Before-and-after object listings

== Segment start ==

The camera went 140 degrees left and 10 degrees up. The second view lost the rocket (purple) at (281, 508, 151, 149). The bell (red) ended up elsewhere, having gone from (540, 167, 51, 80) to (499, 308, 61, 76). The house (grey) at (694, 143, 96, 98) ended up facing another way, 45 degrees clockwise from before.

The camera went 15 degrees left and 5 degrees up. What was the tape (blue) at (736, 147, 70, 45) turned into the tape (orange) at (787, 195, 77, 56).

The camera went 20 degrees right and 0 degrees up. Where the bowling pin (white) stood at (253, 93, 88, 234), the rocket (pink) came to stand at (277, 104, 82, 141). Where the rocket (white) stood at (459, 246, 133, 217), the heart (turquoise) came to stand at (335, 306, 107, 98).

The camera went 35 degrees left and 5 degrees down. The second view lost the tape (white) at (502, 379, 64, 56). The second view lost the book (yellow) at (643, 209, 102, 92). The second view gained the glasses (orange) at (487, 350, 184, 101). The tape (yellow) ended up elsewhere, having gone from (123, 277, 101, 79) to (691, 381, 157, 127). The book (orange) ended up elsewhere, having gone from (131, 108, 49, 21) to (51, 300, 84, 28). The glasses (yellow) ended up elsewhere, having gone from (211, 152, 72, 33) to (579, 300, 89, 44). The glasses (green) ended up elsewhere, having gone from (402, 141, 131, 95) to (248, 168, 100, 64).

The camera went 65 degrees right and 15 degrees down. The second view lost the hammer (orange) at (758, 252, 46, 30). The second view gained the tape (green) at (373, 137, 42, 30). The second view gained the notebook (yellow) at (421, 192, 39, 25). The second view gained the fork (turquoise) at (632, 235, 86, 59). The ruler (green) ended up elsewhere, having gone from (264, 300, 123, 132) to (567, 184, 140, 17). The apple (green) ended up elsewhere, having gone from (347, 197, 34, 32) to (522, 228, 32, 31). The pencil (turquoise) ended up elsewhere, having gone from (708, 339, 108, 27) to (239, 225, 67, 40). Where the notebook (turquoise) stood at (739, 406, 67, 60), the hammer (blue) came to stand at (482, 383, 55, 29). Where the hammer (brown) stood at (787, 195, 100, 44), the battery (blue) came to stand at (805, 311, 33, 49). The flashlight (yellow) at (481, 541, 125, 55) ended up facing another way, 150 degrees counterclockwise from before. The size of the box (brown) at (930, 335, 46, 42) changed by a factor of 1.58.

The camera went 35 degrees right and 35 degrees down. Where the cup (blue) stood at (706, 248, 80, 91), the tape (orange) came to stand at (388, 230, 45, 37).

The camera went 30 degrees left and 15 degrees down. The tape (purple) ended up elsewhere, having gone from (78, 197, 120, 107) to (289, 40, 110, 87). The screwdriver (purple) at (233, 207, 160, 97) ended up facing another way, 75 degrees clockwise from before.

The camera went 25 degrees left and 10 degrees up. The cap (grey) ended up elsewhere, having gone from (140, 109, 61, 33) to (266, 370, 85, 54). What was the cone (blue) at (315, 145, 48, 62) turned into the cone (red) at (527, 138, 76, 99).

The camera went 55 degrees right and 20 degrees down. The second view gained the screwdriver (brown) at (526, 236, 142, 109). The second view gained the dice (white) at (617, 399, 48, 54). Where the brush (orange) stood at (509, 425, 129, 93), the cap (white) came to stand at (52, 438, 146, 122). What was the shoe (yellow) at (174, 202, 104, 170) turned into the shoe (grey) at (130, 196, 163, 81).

== Segment end ==

§ Problem description
Restate the data verbatim through the "The camera went 20" line.

§ Result of this task
The camera went 140 degrees left and 10 degrees up. The second view lost the rocket (purple) at (281, 508, 151, 149). The bell (red) ended up elsewhere, having gone from (540, 167, 51, 80) to (499, 308, 61, 76). The house (grey) at (694, 143, 96, 98) ended up facing another way, 45 degrees clockwise from before.

The camera went 15 degrees left and 5 degrees up. What was the tape (blue) at (736, 147, 70, 45) turned into the tape (orange) at (787, 195, 77, 56).

The camera went 20 degrees right and 0 degrees up. Where the bowling pin (white) stood at (253, 93, 88, 234), the rocket (pink) came to stand at (277, 104, 82, 141). Where the rocket (white) stood at (459, 246, 133, 217), the heart (turquoise) came to stand at (335, 306, 107, 98).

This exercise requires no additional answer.